• _Materials provided_
= = = = = = =
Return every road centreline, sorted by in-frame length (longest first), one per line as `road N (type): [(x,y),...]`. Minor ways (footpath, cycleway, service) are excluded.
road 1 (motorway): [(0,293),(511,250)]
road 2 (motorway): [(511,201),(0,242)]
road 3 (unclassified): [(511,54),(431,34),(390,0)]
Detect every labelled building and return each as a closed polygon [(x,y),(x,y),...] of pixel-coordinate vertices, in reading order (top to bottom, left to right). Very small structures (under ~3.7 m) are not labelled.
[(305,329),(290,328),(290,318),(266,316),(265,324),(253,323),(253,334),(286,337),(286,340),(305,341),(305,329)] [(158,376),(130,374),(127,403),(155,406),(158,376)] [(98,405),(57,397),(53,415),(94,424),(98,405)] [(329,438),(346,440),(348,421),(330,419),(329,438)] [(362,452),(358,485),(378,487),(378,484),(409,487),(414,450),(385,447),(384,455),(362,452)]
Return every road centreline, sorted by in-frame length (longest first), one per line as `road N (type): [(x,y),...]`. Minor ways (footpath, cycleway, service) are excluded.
= = = = = = =
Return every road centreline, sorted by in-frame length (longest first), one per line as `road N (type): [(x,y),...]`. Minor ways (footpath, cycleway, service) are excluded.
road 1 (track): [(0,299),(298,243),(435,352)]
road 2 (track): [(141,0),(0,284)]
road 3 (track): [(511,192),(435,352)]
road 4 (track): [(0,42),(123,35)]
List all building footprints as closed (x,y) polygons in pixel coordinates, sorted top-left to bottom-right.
= = = = = = =
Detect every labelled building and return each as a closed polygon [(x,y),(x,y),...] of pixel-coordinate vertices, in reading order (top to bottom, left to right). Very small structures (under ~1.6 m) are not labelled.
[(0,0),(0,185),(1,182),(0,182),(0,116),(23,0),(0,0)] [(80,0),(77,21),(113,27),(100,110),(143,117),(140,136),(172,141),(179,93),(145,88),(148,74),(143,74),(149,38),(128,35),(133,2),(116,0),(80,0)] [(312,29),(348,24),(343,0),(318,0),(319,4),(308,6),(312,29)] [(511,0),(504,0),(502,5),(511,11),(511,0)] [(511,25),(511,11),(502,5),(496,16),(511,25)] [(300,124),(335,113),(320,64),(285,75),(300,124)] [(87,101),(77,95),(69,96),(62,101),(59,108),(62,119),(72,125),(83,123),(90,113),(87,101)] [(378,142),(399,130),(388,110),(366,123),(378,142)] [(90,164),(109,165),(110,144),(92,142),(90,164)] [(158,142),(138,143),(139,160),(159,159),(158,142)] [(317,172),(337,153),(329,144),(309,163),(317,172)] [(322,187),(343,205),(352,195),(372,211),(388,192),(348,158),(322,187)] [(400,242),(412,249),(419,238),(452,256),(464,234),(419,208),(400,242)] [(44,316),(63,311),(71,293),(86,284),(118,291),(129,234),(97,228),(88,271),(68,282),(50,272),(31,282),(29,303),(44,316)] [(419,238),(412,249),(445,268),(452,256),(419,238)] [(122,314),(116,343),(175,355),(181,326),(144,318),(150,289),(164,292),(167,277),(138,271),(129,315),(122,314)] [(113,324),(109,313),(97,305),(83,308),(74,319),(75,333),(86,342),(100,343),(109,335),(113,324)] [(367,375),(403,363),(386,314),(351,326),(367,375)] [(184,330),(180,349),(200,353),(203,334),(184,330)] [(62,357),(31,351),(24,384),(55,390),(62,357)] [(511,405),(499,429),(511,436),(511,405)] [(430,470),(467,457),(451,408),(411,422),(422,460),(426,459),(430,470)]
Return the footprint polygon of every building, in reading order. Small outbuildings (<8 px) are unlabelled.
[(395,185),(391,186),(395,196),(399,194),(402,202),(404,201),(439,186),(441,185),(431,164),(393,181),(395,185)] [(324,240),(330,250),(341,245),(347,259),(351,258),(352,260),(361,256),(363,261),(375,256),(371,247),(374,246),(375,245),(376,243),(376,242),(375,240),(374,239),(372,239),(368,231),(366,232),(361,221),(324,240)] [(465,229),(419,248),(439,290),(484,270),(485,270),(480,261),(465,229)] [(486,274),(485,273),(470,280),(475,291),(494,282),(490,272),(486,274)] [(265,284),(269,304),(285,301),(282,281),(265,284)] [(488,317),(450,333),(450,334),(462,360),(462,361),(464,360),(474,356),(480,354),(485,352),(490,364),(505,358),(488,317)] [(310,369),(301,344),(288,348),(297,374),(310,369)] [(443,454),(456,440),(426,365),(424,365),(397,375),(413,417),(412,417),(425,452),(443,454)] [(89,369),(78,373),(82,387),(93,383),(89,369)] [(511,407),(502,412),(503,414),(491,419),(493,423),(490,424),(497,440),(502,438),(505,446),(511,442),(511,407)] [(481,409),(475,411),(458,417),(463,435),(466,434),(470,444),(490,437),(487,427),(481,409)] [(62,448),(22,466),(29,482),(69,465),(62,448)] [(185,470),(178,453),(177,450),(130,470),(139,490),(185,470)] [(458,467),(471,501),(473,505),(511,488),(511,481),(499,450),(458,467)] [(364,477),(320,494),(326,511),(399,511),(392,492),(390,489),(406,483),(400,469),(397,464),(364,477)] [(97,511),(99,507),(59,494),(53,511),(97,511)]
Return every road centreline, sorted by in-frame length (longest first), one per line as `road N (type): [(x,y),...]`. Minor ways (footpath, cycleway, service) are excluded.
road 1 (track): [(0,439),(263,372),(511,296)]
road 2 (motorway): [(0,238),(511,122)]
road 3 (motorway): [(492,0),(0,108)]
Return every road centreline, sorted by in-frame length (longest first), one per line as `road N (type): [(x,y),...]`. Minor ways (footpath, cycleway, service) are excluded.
= = = = = = =
• _What you have to do_
Gather every line above that contains the word "structures" and copy each one in full. Case counts.

• _Written response_
Detect every labelled building and return each as a closed polygon [(x,y),(x,y),...] of pixel-coordinate vertices, in reading order (top to bottom, left to right). Very small structures (under ~3.7 m) are not labelled.
Detect every labelled building and return each as a closed polygon [(x,y),(x,y),...] of pixel-coordinate vertices, in reading order (top to bottom, left to right). Very small structures (under ~1.6 m) are not labelled.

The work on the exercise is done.